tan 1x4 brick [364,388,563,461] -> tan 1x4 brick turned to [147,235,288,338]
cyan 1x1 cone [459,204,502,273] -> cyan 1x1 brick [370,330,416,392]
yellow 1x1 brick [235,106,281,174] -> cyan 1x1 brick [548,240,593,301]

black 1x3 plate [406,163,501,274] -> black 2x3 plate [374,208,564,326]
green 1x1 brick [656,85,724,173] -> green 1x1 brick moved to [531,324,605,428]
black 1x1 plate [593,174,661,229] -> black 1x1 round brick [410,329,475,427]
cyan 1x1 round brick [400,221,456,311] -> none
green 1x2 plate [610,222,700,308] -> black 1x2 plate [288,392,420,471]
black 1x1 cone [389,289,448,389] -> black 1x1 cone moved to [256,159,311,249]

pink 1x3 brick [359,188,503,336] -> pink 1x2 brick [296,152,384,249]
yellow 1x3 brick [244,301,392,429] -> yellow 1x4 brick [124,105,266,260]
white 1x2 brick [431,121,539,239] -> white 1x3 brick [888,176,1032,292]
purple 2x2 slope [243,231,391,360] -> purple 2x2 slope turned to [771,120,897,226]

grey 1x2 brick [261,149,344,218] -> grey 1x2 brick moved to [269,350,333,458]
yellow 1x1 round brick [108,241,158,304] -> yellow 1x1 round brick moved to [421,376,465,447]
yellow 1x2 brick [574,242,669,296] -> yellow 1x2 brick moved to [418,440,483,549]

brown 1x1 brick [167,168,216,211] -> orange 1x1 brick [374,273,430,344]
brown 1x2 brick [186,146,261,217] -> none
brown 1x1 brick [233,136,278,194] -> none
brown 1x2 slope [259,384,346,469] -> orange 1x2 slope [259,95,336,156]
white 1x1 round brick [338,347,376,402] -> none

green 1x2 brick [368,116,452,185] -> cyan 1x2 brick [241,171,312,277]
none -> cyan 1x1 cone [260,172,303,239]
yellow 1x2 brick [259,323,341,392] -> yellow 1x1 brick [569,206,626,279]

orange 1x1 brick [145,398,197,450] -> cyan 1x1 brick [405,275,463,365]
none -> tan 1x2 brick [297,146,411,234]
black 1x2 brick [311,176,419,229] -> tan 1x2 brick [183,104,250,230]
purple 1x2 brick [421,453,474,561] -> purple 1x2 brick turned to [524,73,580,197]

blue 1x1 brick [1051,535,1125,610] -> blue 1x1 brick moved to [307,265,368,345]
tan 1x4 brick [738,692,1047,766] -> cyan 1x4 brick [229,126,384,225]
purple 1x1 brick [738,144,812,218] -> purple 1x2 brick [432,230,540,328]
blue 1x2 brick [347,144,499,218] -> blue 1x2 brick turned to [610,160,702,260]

— WHAT IS REQUIRED —
Output the records once more, exactly as they stand.

— ANSWER SPACE —
tan 1x4 brick [364,388,563,461] -> tan 1x4 brick turned to [147,235,288,338]
cyan 1x1 cone [459,204,502,273] -> cyan 1x1 brick [370,330,416,392]
yellow 1x1 brick [235,106,281,174] -> cyan 1x1 brick [548,240,593,301]

black 1x3 plate [406,163,501,274] -> black 2x3 plate [374,208,564,326]
green 1x1 brick [656,85,724,173] -> green 1x1 brick moved to [531,324,605,428]
black 1x1 plate [593,174,661,229] -> black 1x1 round brick [410,329,475,427]
cyan 1x1 round brick [400,221,456,311] -> none
green 1x2 plate [610,222,700,308] -> black 1x2 plate [288,392,420,471]
black 1x1 cone [389,289,448,389] -> black 1x1 cone moved to [256,159,311,249]

pink 1x3 brick [359,188,503,336] -> pink 1x2 brick [296,152,384,249]
yellow 1x3 brick [244,301,392,429] -> yellow 1x4 brick [124,105,266,260]
white 1x2 brick [431,121,539,239] -> white 1x3 brick [888,176,1032,292]
purple 2x2 slope [243,231,391,360] -> purple 2x2 slope turned to [771,120,897,226]

grey 1x2 brick [261,149,344,218] -> grey 1x2 brick moved to [269,350,333,458]
yellow 1x1 round brick [108,241,158,304] -> yellow 1x1 round brick moved to [421,376,465,447]
yellow 1x2 brick [574,242,669,296] -> yellow 1x2 brick moved to [418,440,483,549]

brown 1x1 brick [167,168,216,211] -> orange 1x1 brick [374,273,430,344]
brown 1x2 brick [186,146,261,217] -> none
brown 1x1 brick [233,136,278,194] -> none
brown 1x2 slope [259,384,346,469] -> orange 1x2 slope [259,95,336,156]
white 1x1 round brick [338,347,376,402] -> none

green 1x2 brick [368,116,452,185] -> cyan 1x2 brick [241,171,312,277]
none -> cyan 1x1 cone [260,172,303,239]
yellow 1x2 brick [259,323,341,392] -> yellow 1x1 brick [569,206,626,279]

orange 1x1 brick [145,398,197,450] -> cyan 1x1 brick [405,275,463,365]
none -> tan 1x2 brick [297,146,411,234]
black 1x2 brick [311,176,419,229] -> tan 1x2 brick [183,104,250,230]
purple 1x2 brick [421,453,474,561] -> purple 1x2 brick turned to [524,73,580,197]

blue 1x1 brick [1051,535,1125,610] -> blue 1x1 brick moved to [307,265,368,345]
tan 1x4 brick [738,692,1047,766] -> cyan 1x4 brick [229,126,384,225]
purple 1x1 brick [738,144,812,218] -> purple 1x2 brick [432,230,540,328]
blue 1x2 brick [347,144,499,218] -> blue 1x2 brick turned to [610,160,702,260]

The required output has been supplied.